Report each line of the data that has "lymphocytic" somewhere in it.

== Materials provided

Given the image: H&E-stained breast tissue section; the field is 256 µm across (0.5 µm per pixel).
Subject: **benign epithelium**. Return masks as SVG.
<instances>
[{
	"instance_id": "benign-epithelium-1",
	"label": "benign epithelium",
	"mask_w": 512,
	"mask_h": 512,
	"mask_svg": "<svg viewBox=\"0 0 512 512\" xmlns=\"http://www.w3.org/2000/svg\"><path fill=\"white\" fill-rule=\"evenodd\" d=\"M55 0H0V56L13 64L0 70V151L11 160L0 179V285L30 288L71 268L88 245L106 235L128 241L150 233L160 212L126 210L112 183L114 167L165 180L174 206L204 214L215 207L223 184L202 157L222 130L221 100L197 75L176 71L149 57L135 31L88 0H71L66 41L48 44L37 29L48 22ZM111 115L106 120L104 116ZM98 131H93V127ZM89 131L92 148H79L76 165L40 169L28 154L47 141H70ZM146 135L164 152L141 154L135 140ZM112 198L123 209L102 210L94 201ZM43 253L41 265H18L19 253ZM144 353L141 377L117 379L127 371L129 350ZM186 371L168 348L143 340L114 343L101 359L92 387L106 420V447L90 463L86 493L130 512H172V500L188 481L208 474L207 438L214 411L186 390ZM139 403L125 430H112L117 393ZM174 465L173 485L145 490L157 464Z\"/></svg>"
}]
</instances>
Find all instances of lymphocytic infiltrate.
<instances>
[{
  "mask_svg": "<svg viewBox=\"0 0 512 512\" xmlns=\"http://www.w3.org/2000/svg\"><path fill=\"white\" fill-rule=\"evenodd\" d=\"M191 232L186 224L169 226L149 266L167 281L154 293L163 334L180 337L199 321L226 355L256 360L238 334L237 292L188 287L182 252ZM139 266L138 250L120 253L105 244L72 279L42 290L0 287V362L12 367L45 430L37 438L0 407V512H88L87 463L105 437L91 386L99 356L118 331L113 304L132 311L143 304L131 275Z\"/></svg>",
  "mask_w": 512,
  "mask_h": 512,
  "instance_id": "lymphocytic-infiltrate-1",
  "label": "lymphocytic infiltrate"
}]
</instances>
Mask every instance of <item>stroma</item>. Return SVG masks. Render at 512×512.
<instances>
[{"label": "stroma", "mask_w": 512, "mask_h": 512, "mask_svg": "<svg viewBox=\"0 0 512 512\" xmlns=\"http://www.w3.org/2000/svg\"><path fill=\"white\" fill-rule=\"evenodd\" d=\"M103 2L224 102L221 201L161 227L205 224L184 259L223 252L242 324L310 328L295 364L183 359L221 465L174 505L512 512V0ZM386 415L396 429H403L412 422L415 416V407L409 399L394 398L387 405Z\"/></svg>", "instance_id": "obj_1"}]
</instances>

====
== Materials provided

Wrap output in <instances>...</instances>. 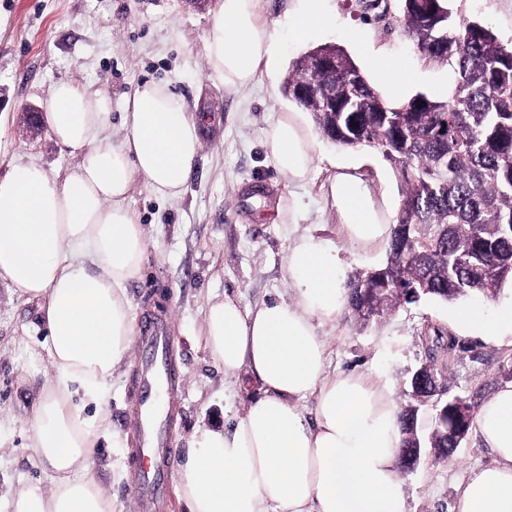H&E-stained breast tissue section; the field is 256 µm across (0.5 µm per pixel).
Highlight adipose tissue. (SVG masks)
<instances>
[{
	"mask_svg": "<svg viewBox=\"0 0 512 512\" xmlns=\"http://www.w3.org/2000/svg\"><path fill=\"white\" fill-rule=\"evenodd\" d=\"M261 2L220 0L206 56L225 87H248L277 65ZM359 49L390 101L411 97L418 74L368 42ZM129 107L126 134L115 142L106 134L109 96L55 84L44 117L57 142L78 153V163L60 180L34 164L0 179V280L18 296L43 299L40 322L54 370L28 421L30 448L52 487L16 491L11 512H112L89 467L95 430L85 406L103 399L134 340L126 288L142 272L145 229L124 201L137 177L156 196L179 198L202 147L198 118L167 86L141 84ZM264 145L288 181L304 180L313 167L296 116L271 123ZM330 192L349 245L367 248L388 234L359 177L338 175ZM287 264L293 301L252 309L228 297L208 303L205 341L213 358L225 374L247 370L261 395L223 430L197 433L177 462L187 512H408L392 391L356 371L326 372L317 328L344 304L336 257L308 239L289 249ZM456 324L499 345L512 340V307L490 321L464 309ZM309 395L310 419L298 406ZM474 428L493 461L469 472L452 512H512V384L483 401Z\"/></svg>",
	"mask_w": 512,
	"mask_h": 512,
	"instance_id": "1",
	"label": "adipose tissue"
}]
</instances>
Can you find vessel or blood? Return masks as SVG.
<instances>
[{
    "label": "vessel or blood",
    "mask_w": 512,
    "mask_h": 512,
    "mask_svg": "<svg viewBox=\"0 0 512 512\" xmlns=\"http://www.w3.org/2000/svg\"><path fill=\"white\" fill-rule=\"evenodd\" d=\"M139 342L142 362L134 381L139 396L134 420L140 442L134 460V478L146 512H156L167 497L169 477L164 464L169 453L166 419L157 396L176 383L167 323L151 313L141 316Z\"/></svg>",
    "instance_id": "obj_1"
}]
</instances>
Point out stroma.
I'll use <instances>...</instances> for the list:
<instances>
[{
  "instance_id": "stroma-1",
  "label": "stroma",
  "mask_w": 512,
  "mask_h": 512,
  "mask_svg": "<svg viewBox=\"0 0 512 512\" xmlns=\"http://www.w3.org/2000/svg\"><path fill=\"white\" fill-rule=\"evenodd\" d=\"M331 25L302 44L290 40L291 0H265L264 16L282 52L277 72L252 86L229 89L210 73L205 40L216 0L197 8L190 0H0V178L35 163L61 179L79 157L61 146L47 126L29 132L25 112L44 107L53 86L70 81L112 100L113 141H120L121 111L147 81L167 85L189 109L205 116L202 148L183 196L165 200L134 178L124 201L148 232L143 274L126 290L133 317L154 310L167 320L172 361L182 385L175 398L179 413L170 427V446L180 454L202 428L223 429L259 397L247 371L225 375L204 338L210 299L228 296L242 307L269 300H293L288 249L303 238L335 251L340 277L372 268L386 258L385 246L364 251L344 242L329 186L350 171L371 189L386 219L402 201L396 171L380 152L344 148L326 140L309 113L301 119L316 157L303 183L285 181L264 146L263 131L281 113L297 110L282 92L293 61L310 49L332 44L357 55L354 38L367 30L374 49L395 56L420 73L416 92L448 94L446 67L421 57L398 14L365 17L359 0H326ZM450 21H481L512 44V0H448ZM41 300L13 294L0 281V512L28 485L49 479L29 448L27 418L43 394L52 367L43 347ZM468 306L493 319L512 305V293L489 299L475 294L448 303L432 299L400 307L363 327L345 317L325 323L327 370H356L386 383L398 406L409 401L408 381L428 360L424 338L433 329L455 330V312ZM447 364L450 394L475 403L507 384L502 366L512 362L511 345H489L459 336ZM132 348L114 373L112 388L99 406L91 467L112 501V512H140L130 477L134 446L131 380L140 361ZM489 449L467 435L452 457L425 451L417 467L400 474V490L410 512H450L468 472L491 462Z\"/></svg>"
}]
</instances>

====
== Materials provided

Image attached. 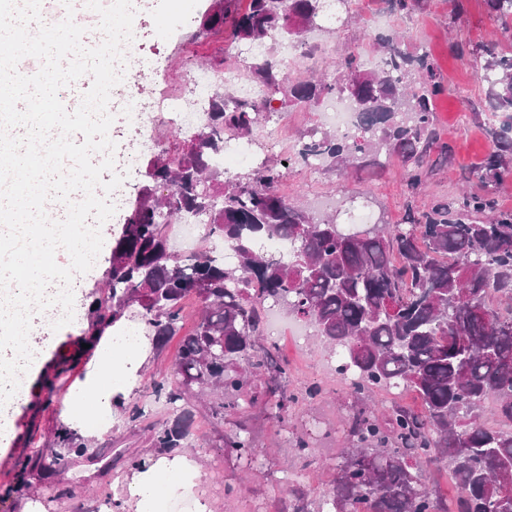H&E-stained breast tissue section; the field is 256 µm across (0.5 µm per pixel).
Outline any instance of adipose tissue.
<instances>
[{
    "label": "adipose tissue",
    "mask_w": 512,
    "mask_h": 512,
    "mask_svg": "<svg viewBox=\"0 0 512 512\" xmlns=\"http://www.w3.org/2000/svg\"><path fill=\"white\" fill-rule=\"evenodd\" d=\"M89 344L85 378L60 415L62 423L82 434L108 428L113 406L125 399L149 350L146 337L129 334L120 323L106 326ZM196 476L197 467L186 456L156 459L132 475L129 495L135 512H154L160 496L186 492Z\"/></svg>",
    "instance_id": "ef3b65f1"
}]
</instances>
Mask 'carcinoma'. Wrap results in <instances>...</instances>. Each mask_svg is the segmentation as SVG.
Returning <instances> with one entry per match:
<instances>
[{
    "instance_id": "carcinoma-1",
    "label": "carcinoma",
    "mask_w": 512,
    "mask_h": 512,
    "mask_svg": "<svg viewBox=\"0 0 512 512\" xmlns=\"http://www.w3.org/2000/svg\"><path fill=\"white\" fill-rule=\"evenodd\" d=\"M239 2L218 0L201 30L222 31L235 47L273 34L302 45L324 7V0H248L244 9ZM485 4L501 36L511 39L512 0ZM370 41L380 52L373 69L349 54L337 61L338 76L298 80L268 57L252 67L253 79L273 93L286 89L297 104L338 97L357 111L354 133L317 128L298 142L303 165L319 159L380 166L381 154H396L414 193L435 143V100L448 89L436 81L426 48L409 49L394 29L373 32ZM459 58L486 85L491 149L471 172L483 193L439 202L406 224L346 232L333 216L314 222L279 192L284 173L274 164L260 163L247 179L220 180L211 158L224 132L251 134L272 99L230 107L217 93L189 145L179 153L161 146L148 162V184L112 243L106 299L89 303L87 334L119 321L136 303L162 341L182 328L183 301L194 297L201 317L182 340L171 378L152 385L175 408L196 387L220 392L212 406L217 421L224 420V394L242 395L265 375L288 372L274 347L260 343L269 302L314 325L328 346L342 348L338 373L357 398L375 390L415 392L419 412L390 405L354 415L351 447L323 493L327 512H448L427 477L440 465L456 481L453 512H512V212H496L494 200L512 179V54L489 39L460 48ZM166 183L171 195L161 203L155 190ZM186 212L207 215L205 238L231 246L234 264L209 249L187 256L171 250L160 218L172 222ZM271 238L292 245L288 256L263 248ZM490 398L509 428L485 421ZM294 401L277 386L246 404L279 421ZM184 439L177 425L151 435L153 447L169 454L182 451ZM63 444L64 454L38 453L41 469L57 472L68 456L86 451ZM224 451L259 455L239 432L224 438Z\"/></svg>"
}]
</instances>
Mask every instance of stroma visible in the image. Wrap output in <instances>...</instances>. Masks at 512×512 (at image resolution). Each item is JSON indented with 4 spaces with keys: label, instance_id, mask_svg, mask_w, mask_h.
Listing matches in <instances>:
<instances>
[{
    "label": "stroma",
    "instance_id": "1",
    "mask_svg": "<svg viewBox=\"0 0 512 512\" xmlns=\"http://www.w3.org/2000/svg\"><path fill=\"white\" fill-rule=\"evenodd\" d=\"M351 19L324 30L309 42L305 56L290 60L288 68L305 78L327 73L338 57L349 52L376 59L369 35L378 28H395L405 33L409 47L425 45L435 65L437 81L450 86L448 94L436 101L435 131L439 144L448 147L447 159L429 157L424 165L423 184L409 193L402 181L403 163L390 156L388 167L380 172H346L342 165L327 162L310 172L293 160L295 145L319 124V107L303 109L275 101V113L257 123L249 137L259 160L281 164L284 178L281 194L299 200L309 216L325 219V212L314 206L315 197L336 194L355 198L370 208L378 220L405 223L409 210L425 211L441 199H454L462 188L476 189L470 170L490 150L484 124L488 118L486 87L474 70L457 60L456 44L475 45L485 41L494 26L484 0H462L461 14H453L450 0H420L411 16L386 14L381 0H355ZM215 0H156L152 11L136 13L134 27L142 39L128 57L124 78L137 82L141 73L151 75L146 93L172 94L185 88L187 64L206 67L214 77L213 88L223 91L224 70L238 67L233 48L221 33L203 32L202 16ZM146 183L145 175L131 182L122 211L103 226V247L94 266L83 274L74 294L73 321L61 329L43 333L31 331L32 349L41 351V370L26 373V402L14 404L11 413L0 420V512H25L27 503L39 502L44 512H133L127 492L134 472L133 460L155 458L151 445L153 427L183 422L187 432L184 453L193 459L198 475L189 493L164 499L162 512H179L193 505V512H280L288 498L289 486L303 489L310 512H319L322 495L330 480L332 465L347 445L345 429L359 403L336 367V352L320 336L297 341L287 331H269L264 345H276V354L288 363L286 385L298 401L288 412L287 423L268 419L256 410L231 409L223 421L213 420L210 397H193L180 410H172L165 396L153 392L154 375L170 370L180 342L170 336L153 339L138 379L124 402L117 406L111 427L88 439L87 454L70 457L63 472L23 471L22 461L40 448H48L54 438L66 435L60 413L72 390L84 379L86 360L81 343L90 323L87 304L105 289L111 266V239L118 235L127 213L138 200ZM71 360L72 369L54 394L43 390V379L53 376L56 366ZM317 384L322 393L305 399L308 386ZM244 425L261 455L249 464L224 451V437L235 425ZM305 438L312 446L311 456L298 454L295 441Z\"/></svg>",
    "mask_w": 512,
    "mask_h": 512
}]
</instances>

====

Expected output.
Find all instances of lymphocytic infiltrate.
  "instance_id": "lymphocytic-infiltrate-1",
  "label": "lymphocytic infiltrate"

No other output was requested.